Input data:
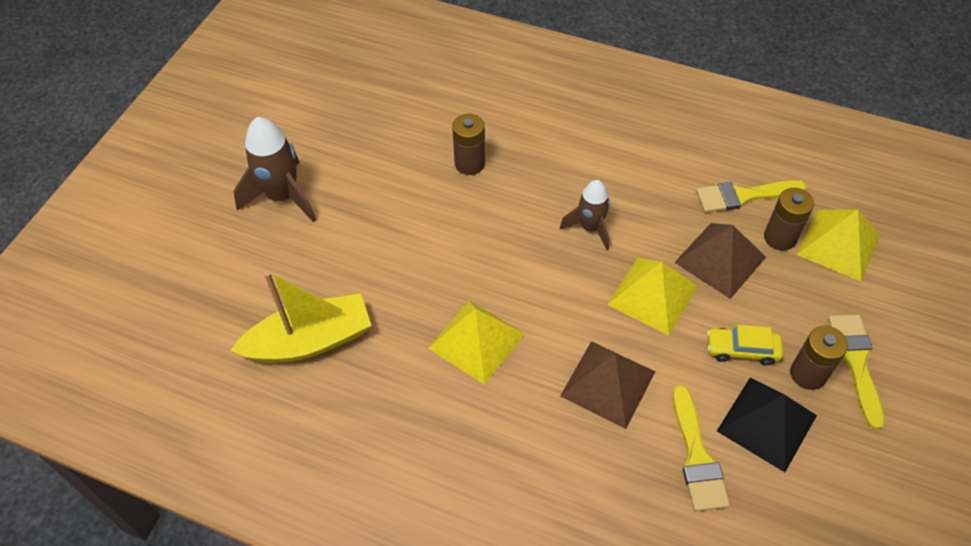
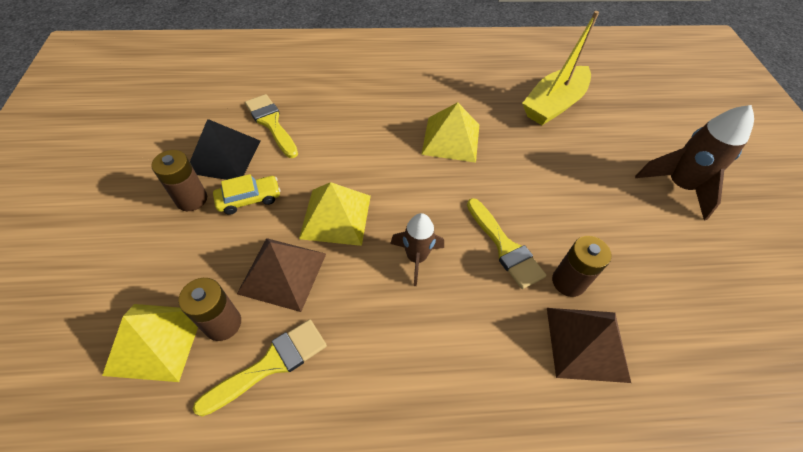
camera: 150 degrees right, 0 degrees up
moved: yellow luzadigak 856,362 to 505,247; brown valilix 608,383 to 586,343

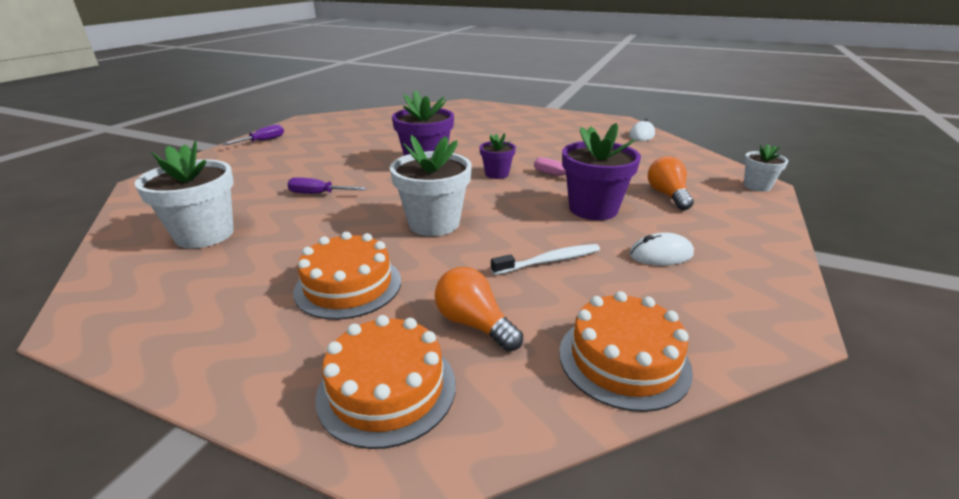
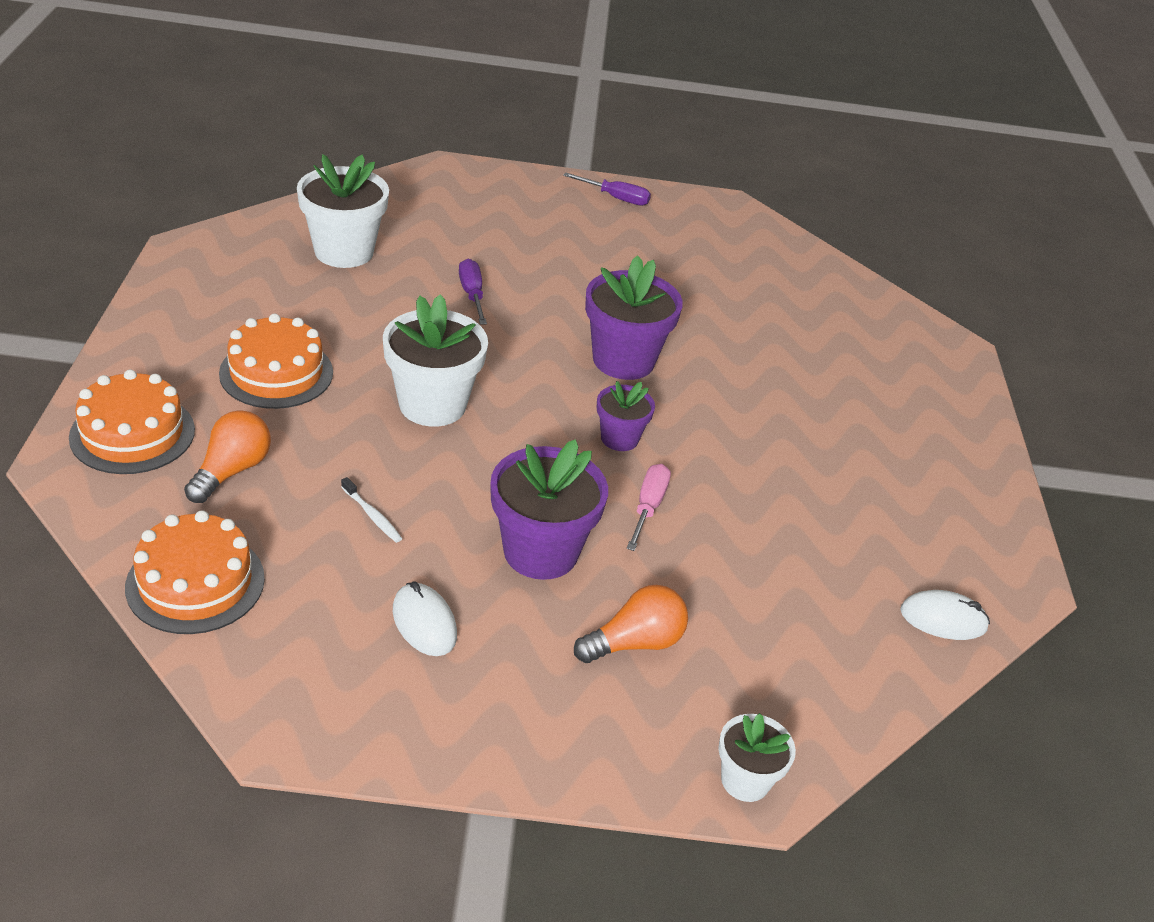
camera: 65 degrees right, 10 degrees up
resized: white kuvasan 549,261 = 372,515 x0.64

Task item:
Go through the listing above and retype each line exactly, apart from the pictures.

Result for this exercise:
camera: 150 degrees right, 0 degrees up
moved: yellow luzadigak 856,362 to 505,247; brown valilix 608,383 to 586,343

camera: 65 degrees right, 10 degrees up
resized: white kuvasan 549,261 = 372,515 x0.64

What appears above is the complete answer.